In the listing below, find the line holding "pink scissors: [89,208,165,261]" and the line holding "yellow scissors: [298,110,355,154]". Write out those two lines and all lines between, exactly, and nothing more.

Dataset records —
-------
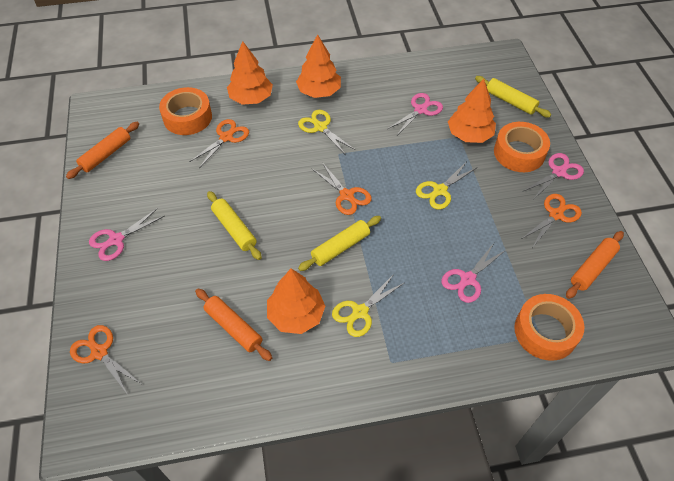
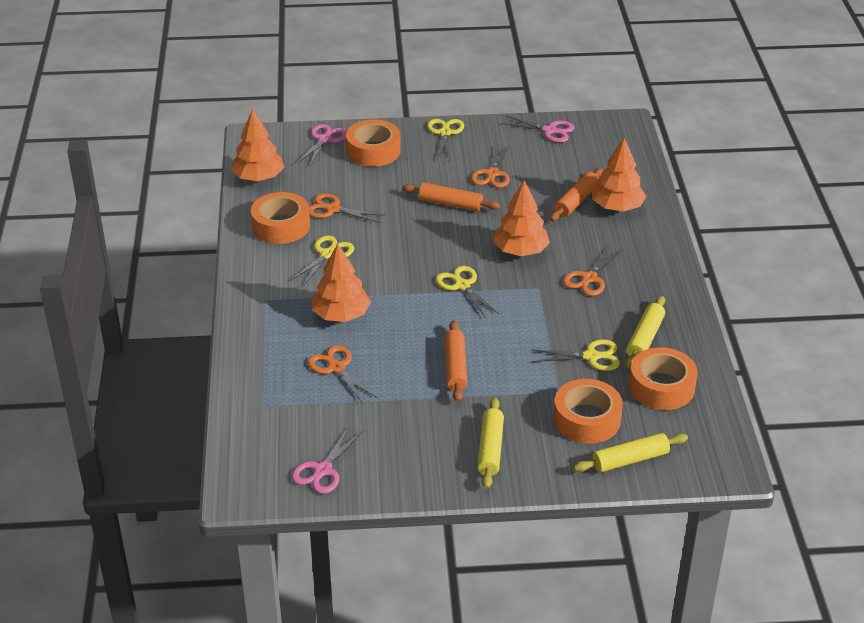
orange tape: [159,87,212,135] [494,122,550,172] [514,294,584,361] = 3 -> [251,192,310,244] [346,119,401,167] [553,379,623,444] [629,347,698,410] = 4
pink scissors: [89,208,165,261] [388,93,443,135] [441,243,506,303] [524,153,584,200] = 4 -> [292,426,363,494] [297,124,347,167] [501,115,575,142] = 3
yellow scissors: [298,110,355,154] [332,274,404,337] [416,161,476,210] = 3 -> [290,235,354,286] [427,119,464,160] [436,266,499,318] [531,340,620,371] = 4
-------
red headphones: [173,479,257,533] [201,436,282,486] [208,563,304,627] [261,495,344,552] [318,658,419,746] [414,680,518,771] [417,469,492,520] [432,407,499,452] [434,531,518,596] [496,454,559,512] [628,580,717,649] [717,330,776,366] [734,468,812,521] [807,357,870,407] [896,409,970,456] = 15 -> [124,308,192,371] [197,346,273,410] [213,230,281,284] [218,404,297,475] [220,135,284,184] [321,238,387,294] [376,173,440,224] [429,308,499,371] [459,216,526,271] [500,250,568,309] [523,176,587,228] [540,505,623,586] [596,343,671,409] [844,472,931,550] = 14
-------
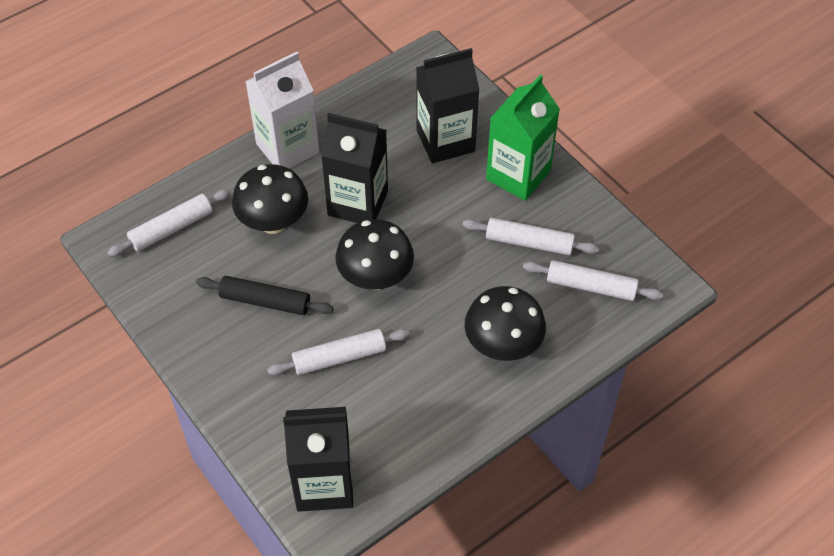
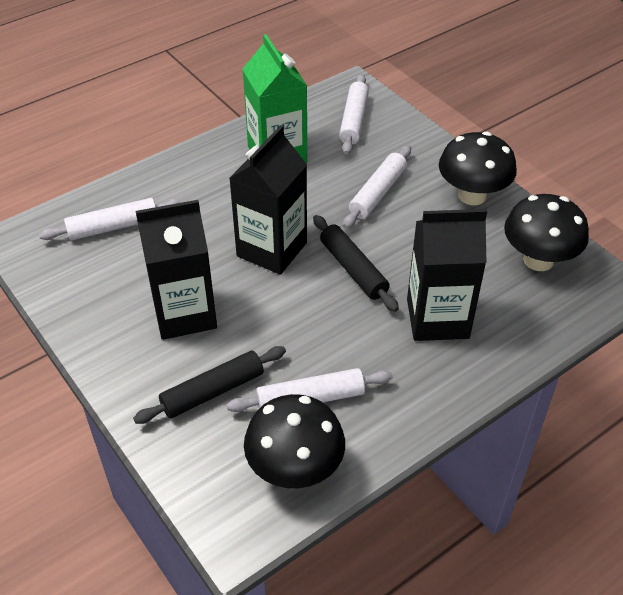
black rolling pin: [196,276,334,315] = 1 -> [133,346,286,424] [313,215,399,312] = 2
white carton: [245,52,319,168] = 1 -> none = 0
-------
Expected answer —
pink scissors: [89,208,165,261] [388,93,443,135] [441,243,506,303] [524,153,584,200] = 4 -> [292,426,363,494] [297,124,347,167] [501,115,575,142] = 3
yellow scissors: [298,110,355,154] [332,274,404,337] [416,161,476,210] = 3 -> [290,235,354,286] [427,119,464,160] [436,266,499,318] [531,340,620,371] = 4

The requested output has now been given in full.